→ **TASK TO COMPLETE**:
Lines from the one containing "(559, 470) = (515, 547): yellow" through the final line of the data, restated word for word and free of pictures, make up the whole answer.

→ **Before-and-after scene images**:
§

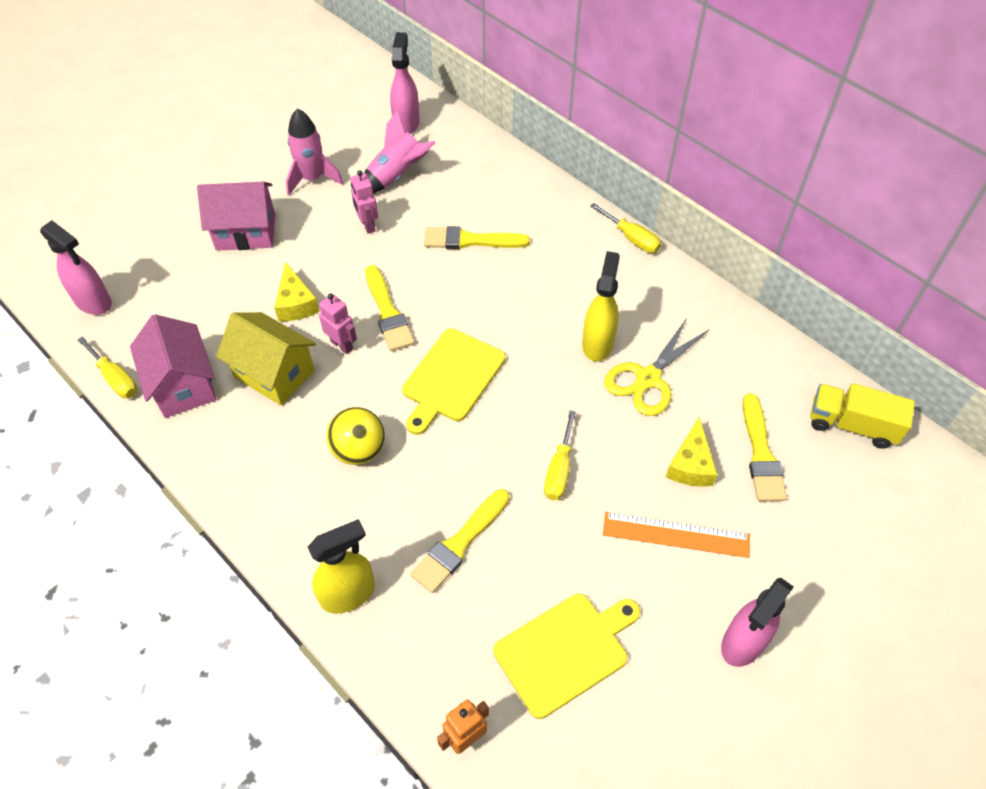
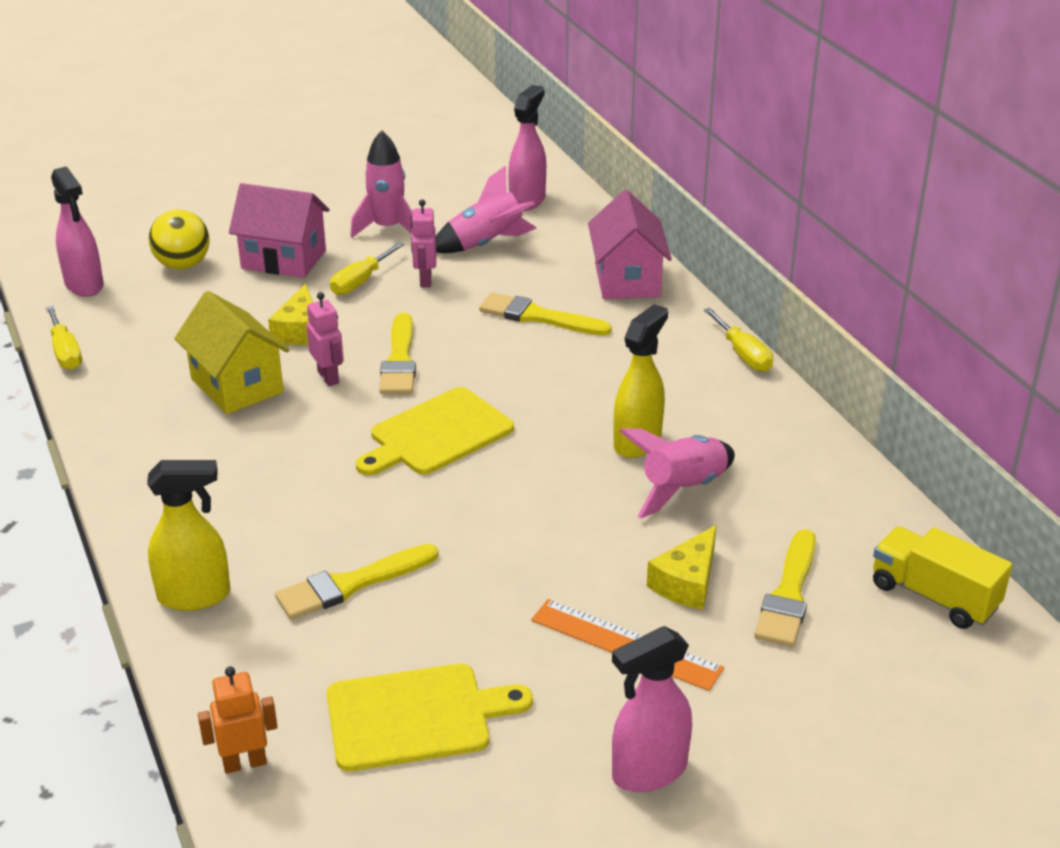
camera: 20 degrees right, 20 degrees down
(183, 385) = (132, 373): pink house -> pink house (627, 280)
(359, 450) = (288, 473): yellow ball -> yellow ball (183, 265)
(559, 470) = (515, 547): yellow screwdriver -> yellow screwdriver (360, 281)
(648, 379) = (682, 489): yellow scissors -> pink rocket

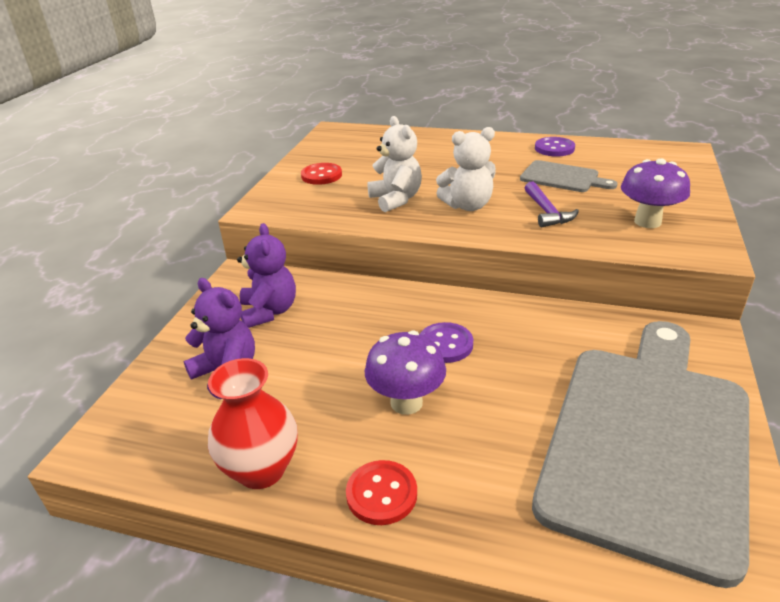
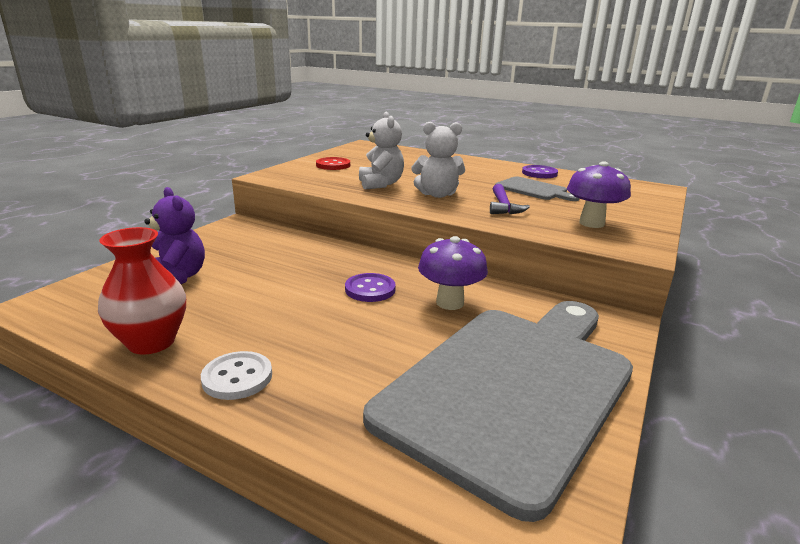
camera: 10 degrees right, 10 degrees down
(269, 311) = (241, 247): purple teddy bear -> none
(381, 494) = (237, 377): red button -> white button
(406, 402) = (307, 321): purple mushroom -> purple mushroom (450, 303)

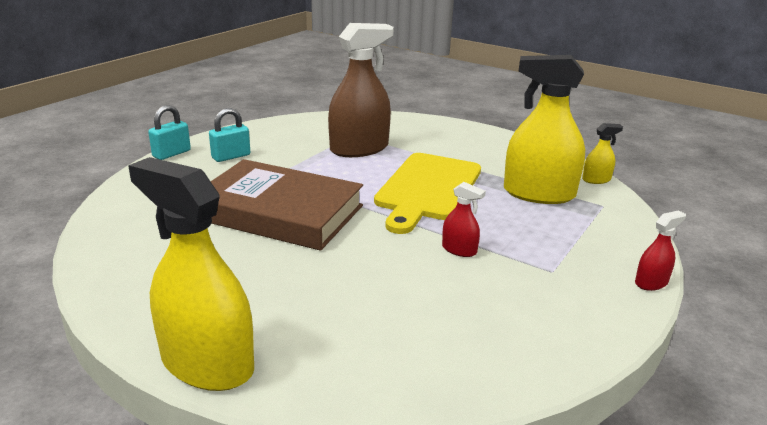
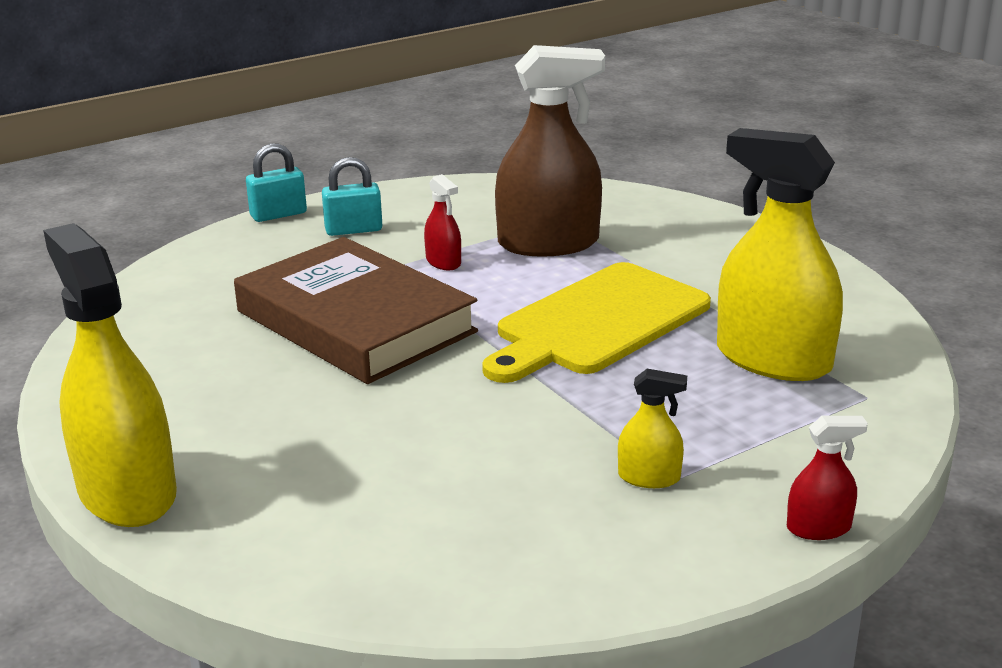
camera: 25 degrees right, 0 degrees up
(459, 250) = (561, 420): red spray bottle -> red spray bottle (443, 262)
(596, 180) = (901, 353): yellow spray bottle -> yellow spray bottle (649, 477)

§

→ **WRITTEN RESPONSE**:
(559, 470) = (515, 547): yellow screwdriver -> yellow screwdriver (360, 281)
(648, 379) = (682, 489): yellow scissors -> pink rocket

camera: 10 degrees right, 10 degrees down
(269, 311) = (241, 247): purple teddy bear -> none
(381, 494) = (237, 377): red button -> white button
(406, 402) = (307, 321): purple mushroom -> purple mushroom (450, 303)

camera: 25 degrees right, 0 degrees up
(459, 250) = (561, 420): red spray bottle -> red spray bottle (443, 262)
(596, 180) = (901, 353): yellow spray bottle -> yellow spray bottle (649, 477)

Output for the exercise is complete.